-- TASK REQUIREMENTS --
The full set of entries is to be printed exactly, with pictures excluded.

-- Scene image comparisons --
----

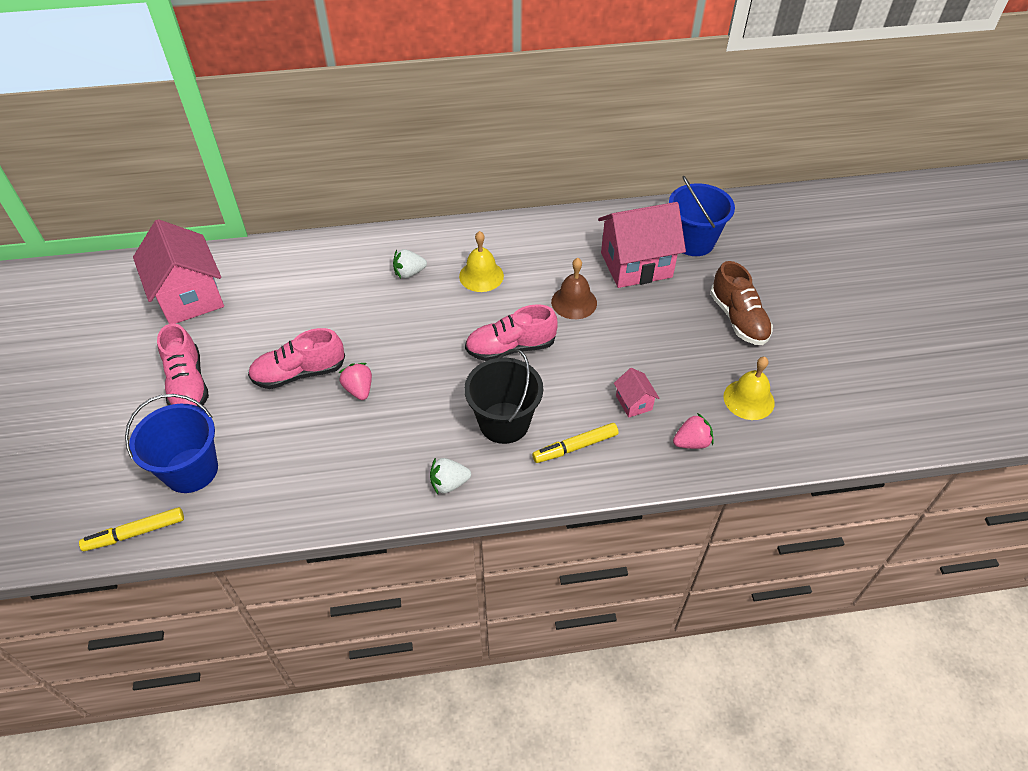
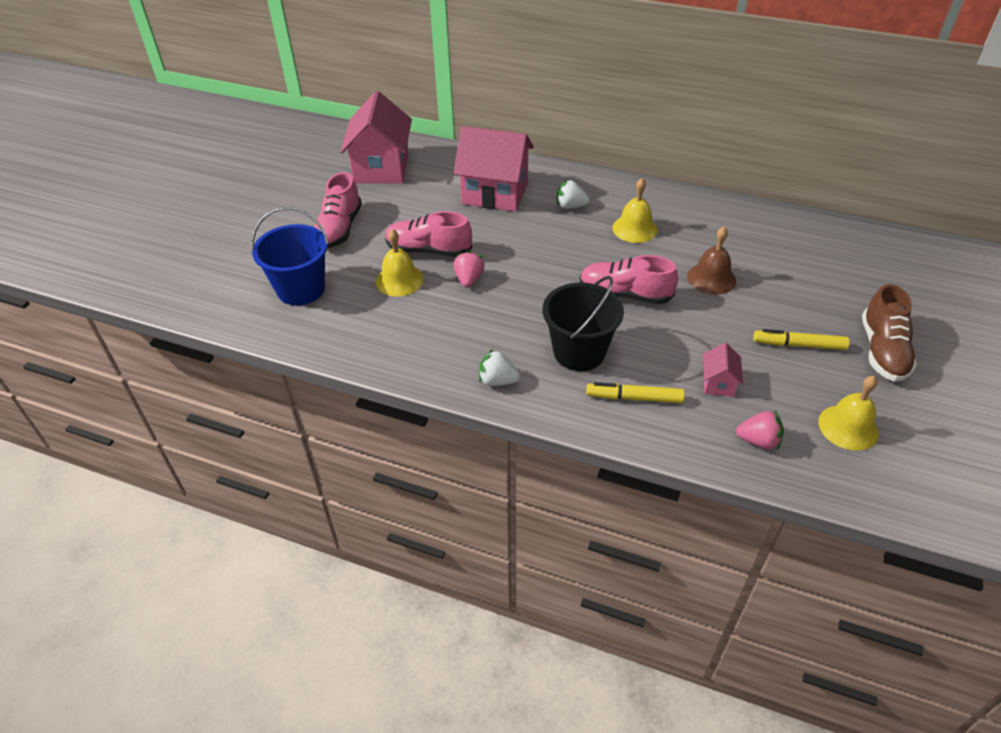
camera: 30 degrees right, 5 degrees down
(135, 533) = (233, 317): yellow marker -> yellow marker (799, 345)
(290, 418) = (399, 280): none -> yellow bell
(636, 265) = (797, 268): pink house -> pink house (495, 193)
(693, 241) = (874, 267): blue bucket -> none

----

-- SOLUTION TO THIS TASK --
camera: 30 degrees right, 5 degrees down
(135, 533) = (233, 317): yellow marker -> yellow marker (799, 345)
(290, 418) = (399, 280): none -> yellow bell
(636, 265) = (797, 268): pink house -> pink house (495, 193)
(693, 241) = (874, 267): blue bucket -> none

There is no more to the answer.